▶ _PROMPT_: Count the lines in the rows below that contain the string "tuplet". Give only the number.

▶ _GIVEN INFORMATION_:

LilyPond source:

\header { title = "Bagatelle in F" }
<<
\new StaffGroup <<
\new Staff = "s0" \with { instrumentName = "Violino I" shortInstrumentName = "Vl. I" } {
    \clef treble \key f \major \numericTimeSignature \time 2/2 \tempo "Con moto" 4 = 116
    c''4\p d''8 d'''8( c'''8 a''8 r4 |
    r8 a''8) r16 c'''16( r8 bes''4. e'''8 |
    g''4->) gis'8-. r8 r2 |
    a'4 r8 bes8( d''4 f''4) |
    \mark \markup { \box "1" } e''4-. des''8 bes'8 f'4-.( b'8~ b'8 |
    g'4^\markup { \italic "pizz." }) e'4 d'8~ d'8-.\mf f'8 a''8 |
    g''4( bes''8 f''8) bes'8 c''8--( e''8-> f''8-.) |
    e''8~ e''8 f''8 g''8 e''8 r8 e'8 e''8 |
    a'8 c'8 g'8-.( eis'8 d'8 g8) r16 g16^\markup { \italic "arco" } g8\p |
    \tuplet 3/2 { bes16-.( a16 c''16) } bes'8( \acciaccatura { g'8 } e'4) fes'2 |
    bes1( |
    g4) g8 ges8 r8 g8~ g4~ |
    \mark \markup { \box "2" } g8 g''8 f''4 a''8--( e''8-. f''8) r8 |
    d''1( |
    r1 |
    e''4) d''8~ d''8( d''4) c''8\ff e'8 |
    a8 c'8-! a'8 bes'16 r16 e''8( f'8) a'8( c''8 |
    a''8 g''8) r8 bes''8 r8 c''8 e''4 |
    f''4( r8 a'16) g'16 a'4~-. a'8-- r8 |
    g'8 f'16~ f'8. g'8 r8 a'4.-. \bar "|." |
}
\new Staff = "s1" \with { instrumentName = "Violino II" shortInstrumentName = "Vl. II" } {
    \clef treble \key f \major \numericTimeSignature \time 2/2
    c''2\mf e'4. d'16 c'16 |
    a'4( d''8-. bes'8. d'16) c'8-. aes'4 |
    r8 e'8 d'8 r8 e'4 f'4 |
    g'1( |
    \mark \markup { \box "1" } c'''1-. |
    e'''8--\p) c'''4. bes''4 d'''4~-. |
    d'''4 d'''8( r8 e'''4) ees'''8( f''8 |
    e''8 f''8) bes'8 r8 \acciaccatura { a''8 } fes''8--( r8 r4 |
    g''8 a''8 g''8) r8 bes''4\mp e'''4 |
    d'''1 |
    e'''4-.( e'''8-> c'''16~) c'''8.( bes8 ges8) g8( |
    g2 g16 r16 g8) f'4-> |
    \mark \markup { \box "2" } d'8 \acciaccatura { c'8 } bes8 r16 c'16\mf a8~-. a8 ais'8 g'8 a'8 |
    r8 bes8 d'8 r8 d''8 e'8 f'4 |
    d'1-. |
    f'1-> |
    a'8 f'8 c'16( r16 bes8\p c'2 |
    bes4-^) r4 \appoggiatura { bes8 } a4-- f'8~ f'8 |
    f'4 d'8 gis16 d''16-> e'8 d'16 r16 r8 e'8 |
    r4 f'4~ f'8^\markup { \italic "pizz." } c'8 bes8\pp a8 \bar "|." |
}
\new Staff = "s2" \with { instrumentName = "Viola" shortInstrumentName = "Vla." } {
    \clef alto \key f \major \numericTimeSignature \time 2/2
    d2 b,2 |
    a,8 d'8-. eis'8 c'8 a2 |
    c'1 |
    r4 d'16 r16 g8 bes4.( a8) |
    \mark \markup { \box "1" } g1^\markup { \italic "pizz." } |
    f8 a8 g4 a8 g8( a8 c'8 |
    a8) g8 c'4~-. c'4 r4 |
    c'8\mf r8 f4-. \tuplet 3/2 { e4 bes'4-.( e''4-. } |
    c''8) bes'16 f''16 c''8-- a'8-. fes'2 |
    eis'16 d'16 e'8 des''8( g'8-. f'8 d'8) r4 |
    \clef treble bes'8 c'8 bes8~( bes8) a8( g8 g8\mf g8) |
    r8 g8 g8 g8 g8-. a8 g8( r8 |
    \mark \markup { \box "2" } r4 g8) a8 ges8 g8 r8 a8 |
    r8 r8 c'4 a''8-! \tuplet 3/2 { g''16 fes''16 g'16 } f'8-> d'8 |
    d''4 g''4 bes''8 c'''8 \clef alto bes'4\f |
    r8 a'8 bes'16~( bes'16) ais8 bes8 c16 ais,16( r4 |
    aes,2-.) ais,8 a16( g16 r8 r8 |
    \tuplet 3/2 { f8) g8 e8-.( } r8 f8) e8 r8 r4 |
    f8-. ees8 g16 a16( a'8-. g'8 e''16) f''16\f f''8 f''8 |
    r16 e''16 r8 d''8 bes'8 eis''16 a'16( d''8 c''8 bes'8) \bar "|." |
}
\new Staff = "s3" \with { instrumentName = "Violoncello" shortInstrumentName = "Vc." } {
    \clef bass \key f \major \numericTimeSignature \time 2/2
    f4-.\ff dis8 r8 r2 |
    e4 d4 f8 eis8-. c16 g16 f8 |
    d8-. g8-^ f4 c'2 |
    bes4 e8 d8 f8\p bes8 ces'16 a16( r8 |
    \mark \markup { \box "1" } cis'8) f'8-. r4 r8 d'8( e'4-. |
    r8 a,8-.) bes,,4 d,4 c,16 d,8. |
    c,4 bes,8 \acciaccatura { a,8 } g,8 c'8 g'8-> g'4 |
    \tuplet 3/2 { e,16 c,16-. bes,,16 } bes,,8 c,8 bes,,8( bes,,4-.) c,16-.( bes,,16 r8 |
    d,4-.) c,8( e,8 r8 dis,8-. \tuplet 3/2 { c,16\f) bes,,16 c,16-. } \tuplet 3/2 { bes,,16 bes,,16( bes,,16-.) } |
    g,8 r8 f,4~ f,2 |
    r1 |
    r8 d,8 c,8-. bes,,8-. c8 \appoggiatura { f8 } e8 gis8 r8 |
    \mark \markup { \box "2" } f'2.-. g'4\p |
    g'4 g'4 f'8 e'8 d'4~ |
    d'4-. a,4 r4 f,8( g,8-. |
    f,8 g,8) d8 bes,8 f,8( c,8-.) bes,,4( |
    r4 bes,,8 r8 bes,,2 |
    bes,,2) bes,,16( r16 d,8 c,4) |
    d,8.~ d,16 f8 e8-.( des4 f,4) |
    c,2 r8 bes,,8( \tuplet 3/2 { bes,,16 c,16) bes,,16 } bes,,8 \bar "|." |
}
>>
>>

▶ _FULL OUTPUT_: 7